=== Extracted information ===
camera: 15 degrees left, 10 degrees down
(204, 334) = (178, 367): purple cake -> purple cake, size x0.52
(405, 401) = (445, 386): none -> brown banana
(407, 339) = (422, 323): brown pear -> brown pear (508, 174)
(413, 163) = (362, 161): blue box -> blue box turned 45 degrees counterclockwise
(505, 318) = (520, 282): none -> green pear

==

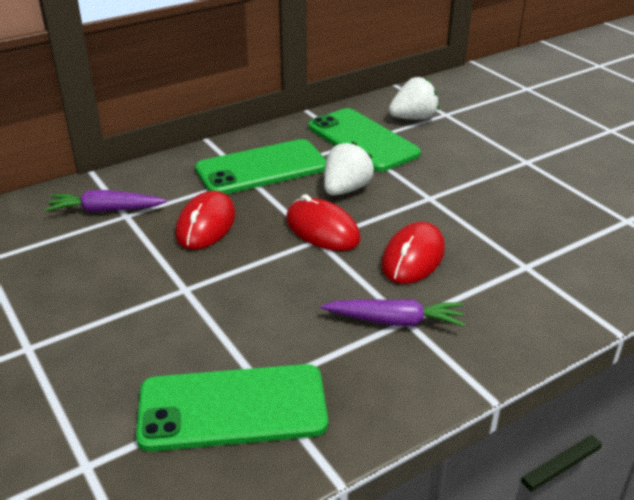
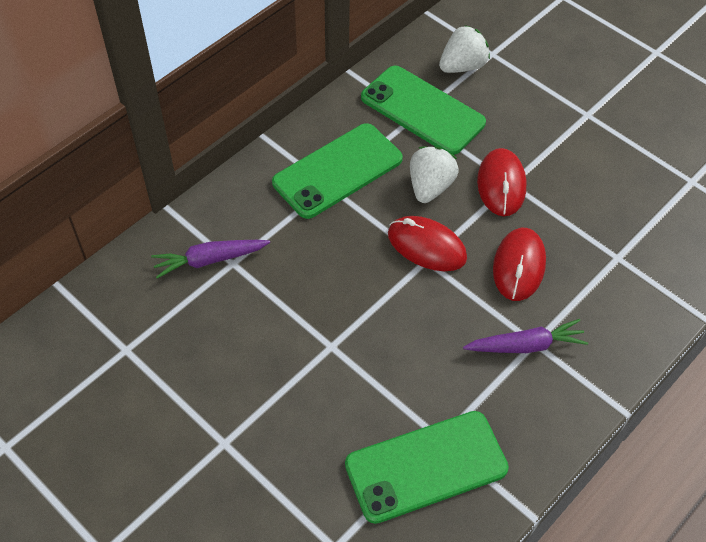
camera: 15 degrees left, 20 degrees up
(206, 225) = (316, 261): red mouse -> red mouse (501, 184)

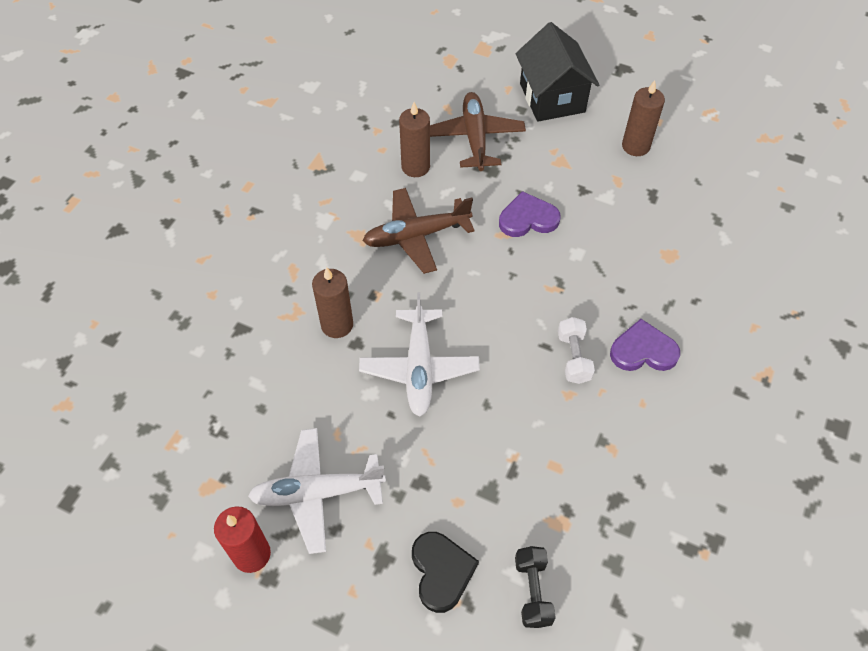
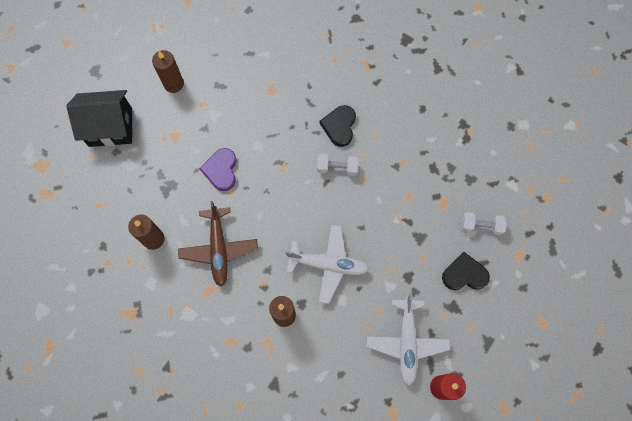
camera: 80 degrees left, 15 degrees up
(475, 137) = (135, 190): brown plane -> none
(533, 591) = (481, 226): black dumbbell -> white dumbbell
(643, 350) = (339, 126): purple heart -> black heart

=== Problem description ===
Using the records above, copy word for word the line with "camera: 15 degrees left, 10 degrees down", the line with "(505, 318) = (520, 282): none -> green pear", and every line between them.

=== Task output ===
camera: 15 degrees left, 10 degrees down
(204, 334) = (178, 367): purple cake -> purple cake, size x0.52
(405, 401) = (445, 386): none -> brown banana
(407, 339) = (422, 323): brown pear -> brown pear (508, 174)
(413, 163) = (362, 161): blue box -> blue box turned 45 degrees counterclockwise
(505, 318) = (520, 282): none -> green pear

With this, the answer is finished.